Written request: List each line in the rows below that contains the string "What". Matches must agree in case.

Records for locating described items
□ □ □

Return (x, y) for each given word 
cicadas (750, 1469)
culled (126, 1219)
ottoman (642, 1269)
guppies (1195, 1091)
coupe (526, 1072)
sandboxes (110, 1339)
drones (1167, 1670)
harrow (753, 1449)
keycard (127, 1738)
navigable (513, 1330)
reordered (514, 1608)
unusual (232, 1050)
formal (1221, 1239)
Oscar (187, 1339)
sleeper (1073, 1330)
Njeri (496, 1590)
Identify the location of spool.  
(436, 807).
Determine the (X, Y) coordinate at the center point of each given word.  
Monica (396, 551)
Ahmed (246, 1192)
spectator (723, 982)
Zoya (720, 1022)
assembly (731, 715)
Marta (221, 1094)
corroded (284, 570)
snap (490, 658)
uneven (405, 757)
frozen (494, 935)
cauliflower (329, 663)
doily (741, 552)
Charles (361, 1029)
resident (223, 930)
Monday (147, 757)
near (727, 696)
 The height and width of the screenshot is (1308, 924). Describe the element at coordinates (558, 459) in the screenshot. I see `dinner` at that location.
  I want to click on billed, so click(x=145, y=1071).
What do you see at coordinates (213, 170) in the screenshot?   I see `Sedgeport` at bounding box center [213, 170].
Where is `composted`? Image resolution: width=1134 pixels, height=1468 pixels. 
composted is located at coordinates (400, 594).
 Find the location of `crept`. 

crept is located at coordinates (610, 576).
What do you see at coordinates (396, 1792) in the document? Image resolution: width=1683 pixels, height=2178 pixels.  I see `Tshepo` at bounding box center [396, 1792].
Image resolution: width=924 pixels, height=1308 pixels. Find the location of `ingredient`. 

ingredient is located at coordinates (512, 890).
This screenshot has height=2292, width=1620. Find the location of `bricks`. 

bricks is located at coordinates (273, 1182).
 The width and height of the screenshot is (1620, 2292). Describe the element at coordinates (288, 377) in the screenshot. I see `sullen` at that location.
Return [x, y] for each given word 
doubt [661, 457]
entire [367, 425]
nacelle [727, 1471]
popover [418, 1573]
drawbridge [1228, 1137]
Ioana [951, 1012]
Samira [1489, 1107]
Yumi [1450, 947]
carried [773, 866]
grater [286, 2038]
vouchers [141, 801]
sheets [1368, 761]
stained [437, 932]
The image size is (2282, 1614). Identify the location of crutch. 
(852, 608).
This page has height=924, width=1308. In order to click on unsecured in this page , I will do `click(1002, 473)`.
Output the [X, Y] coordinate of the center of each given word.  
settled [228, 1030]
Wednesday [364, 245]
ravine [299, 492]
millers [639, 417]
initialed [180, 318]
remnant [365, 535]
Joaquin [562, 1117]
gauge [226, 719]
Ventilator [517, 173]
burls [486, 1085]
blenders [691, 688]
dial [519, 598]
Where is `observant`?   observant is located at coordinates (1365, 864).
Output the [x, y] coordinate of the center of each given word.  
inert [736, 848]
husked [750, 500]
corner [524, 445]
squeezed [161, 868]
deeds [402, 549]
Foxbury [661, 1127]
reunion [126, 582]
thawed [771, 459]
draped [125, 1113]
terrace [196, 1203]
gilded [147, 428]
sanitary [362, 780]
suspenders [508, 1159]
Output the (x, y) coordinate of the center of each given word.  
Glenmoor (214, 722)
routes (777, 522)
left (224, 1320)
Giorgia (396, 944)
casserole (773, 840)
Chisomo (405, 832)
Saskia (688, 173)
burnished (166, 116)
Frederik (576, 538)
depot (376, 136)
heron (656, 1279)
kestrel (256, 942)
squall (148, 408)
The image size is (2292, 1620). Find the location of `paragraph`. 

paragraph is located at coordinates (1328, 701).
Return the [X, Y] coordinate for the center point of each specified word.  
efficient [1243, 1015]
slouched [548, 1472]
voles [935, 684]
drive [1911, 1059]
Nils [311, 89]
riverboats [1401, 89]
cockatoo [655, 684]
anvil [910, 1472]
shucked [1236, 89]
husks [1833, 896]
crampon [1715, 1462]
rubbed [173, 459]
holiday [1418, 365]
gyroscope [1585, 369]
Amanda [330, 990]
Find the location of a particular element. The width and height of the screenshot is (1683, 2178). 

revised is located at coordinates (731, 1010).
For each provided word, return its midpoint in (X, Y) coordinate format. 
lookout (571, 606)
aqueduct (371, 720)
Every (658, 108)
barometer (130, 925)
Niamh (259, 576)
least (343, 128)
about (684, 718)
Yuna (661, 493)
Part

□ □ □

Answer to the problem:
What do you see at coordinates (213, 170) in the screenshot?   I see `Sedgeport` at bounding box center [213, 170].
What do you see at coordinates (396, 1792) in the document? Image resolution: width=1683 pixels, height=2178 pixels.  I see `Tshepo` at bounding box center [396, 1792].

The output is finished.